● **GIVEN REQUEST**
Copy the records below, replacing each "mallet" with "wooden hammer" and changing nothing else.

● **AVAILABLE RECORDS**
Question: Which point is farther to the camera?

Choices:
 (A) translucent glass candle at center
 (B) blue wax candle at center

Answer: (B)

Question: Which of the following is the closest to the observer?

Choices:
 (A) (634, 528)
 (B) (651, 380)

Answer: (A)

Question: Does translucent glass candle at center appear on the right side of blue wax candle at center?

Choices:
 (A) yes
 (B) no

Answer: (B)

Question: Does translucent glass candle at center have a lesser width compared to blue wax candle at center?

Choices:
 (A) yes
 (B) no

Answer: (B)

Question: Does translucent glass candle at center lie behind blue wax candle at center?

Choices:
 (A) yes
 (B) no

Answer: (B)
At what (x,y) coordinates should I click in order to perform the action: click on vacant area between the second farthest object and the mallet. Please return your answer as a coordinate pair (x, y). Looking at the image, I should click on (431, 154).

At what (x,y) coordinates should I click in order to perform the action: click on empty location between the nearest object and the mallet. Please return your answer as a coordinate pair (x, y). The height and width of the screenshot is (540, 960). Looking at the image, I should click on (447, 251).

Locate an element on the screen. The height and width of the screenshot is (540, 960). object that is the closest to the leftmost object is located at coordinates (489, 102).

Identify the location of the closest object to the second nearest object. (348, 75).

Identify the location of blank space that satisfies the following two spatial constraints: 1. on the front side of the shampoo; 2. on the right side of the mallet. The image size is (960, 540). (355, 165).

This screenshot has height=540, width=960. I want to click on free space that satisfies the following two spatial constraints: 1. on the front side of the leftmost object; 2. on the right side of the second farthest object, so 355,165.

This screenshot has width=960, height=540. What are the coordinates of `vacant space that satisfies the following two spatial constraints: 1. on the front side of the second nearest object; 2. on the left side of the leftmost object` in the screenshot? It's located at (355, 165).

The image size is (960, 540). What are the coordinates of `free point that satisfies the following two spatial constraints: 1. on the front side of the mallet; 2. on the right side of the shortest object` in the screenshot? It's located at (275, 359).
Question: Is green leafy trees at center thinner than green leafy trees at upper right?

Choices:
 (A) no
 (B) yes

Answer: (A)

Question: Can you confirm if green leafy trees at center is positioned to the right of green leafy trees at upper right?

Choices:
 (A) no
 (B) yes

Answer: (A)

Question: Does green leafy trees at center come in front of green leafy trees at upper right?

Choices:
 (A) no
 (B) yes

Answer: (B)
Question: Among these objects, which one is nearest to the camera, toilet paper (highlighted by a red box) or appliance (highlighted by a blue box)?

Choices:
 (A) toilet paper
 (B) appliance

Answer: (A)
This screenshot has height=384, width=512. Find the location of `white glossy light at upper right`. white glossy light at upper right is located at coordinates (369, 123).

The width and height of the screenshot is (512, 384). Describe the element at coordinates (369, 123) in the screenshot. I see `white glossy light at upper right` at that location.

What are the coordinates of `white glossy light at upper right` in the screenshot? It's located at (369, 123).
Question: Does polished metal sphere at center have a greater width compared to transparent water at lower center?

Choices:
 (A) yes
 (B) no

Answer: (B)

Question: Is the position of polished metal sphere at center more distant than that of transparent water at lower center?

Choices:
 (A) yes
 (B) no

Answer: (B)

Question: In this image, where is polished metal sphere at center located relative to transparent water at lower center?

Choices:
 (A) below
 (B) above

● **WRITTEN RESPONSE**
Question: Which point is farther to the camera?

Choices:
 (A) translucent glass candle at center
 (B) blue wax candle at center

Answer: (B)

Question: Which of the following is the closest to the observer?

Choices:
 (A) (634, 528)
 (B) (651, 380)

Answer: (A)

Question: Does translucent glass candle at center appear on the right side of blue wax candle at center?

Choices:
 (A) yes
 (B) no

Answer: (B)

Question: Does translucent glass candle at center have a lesser width compared to blue wax candle at center?

Choices:
 (A) yes
 (B) no

Answer: (B)

Question: Does translucent glass candle at center lie behind blue wax candle at center?

Choices:
 (A) yes
 (B) no

Answer: (B)
At what (x,y) coordinates should I click in order to perform the action: click on vacant area between the second farthest object and the wooden hammer. Please return your answer as a coordinate pair (x, y). Looking at the image, I should click on (431, 154).

At what (x,y) coordinates should I click in order to perform the action: click on empty location between the nearest object and the wooden hammer. Please return your answer as a coordinate pair (x, y). The height and width of the screenshot is (540, 960). Looking at the image, I should click on (447, 251).

Locate an element on the screen. The height and width of the screenshot is (540, 960). object that is the closest to the leftmost object is located at coordinates (489, 102).

Identify the location of the closest object to the second nearest object. (348, 75).

Identify the location of blank space that satisfies the following two spatial constraints: 1. on the front side of the shampoo; 2. on the right side of the wooden hammer. The image size is (960, 540). (355, 165).

This screenshot has height=540, width=960. I want to click on free space that satisfies the following two spatial constraints: 1. on the front side of the leftmost object; 2. on the right side of the second farthest object, so 355,165.

This screenshot has width=960, height=540. What are the coordinates of `vacant space that satisfies the following two spatial constraints: 1. on the front side of the second nearest object; 2. on the left side of the leftmost object` in the screenshot? It's located at (355, 165).

The image size is (960, 540). What are the coordinates of `free point that satisfies the following two spatial constraints: 1. on the front side of the wooden hammer; 2. on the right side of the shortest object` in the screenshot? It's located at (275, 359).
Question: Is green leafy trees at center thinner than green leafy trees at upper right?

Choices:
 (A) no
 (B) yes

Answer: (A)

Question: Can you confirm if green leafy trees at center is positioned to the right of green leafy trees at upper right?

Choices:
 (A) no
 (B) yes

Answer: (A)

Question: Does green leafy trees at center come in front of green leafy trees at upper right?

Choices:
 (A) no
 (B) yes

Answer: (B)
Question: Among these objects, which one is nearest to the camera, toilet paper (highlighted by a red box) or appliance (highlighted by a blue box)?

Choices:
 (A) toilet paper
 (B) appliance

Answer: (A)
This screenshot has height=384, width=512. Find the location of `white glossy light at upper right`. white glossy light at upper right is located at coordinates (369, 123).

The width and height of the screenshot is (512, 384). Describe the element at coordinates (369, 123) in the screenshot. I see `white glossy light at upper right` at that location.

What are the coordinates of `white glossy light at upper right` in the screenshot? It's located at (369, 123).
Question: Does polished metal sphere at center have a greater width compared to transparent water at lower center?

Choices:
 (A) yes
 (B) no

Answer: (B)

Question: Is the position of polished metal sphere at center more distant than that of transparent water at lower center?

Choices:
 (A) yes
 (B) no

Answer: (B)

Question: In this image, where is polished metal sphere at center located relative to transparent water at lower center?

Choices:
 (A) below
 (B) above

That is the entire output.